* [ACTIVITY]
Restate, exactly as written, the entries below from the line that holds "black flower pot [351,141,431,243] -> none" through the line that holds "white teddy bear [166,124,220,200]". Pictures are not part of the copy.

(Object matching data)
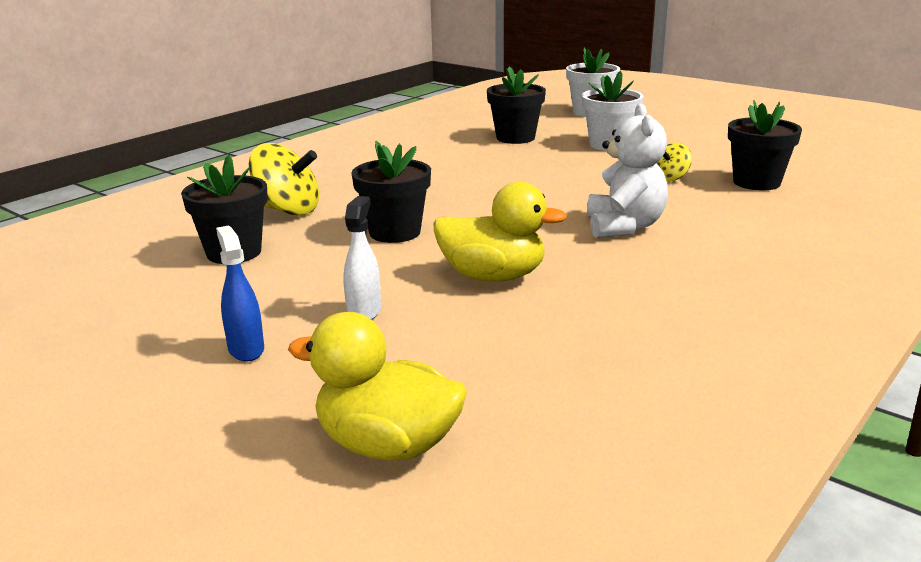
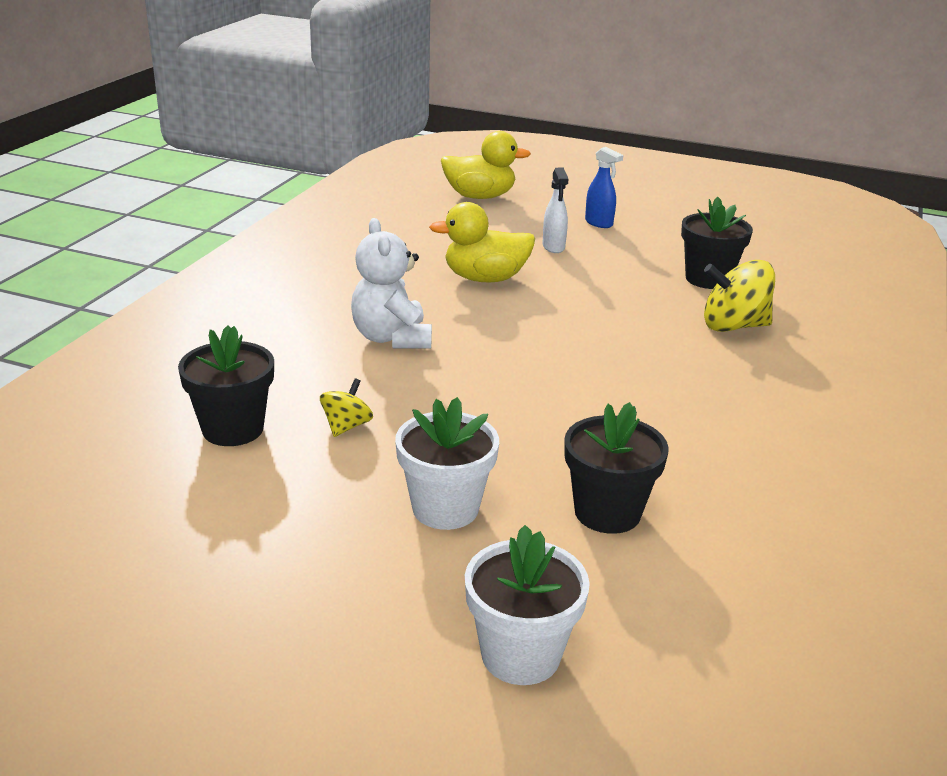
camera: 160 degrees right, 5 degrees up
black flower pot [351,141,431,243] -> none

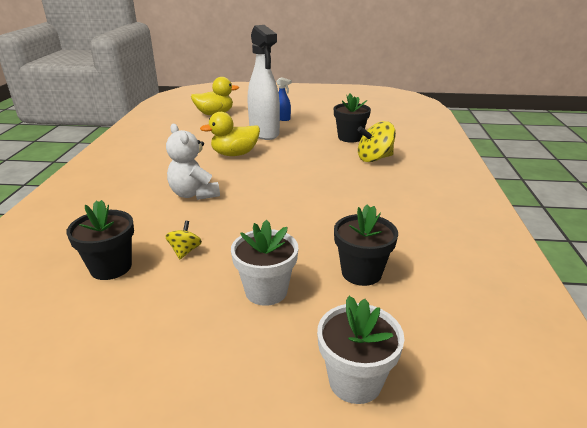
camera: 15 degrees left, 0 degrees up
white spray bottle [542,168,569,253] -> white spray bottle [248,25,280,140], size x2.29

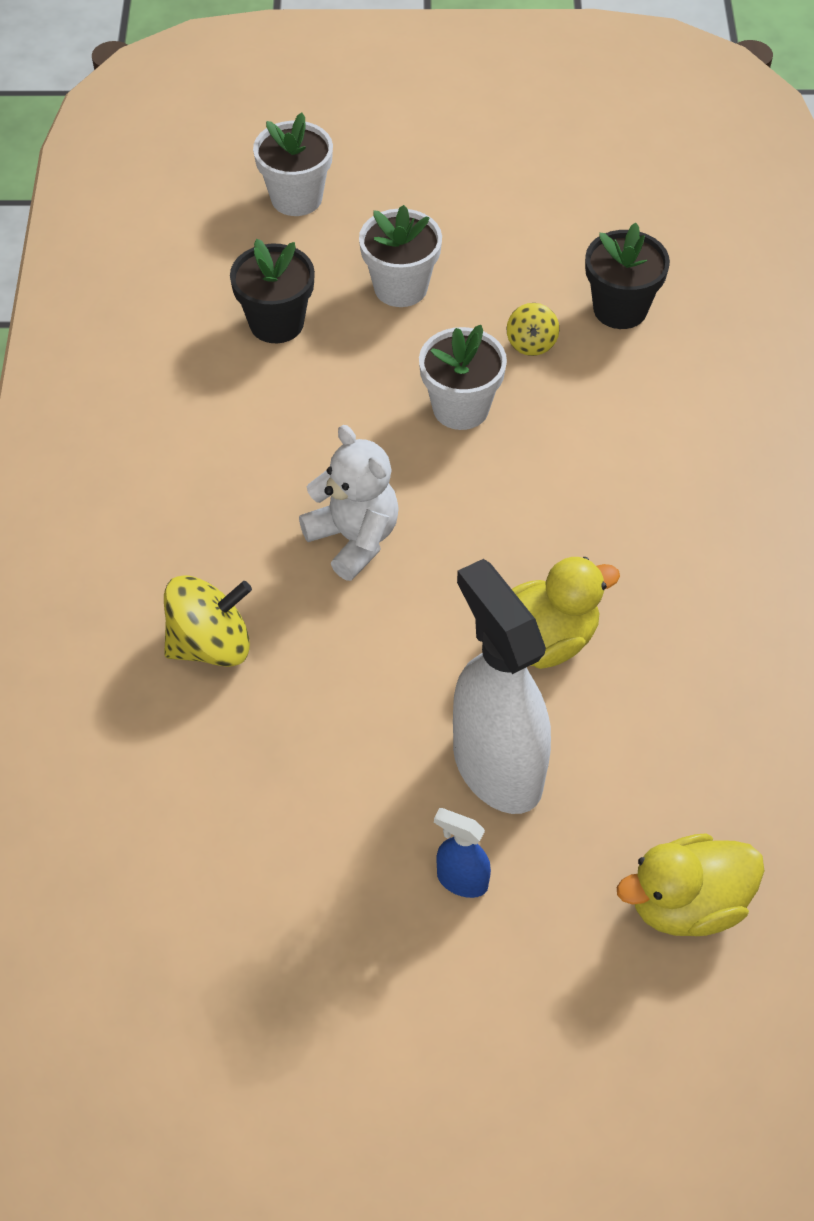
camera: 175 degrees right, 25 degrees up
white teddy bear [166,124,220,200] -> white teddy bear moved to [299,425,399,581]
black flower pot [334,93,371,143] -> none
none -> white flower pot [419,325,507,430]

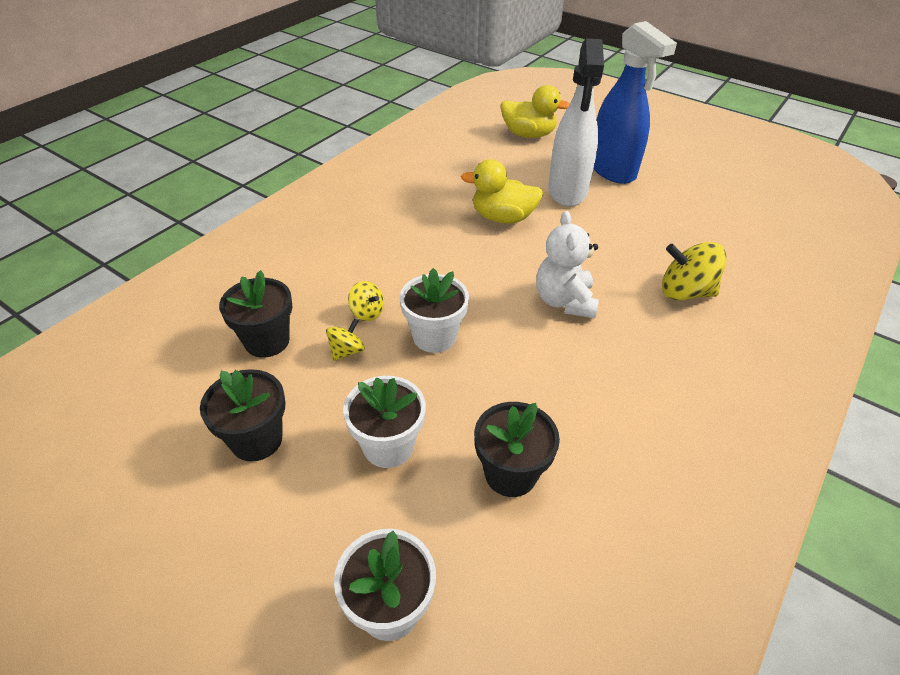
camera: 145 degrees left, 10 degrees down
blue spray bottle [434,808,491,898] -> blue spray bottle [594,21,677,184], size x2.29
none -> black flower pot [200,369,285,462]
none -> yellow spinning top [348,281,384,321]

* [TASK SOLUTION]
black flower pot [351,141,431,243] -> none

camera: 15 degrees left, 0 degrees up
white spray bottle [542,168,569,253] -> white spray bottle [248,25,280,140], size x2.29

camera: 175 degrees right, 25 degrees up
white teddy bear [166,124,220,200] -> white teddy bear moved to [299,425,399,581]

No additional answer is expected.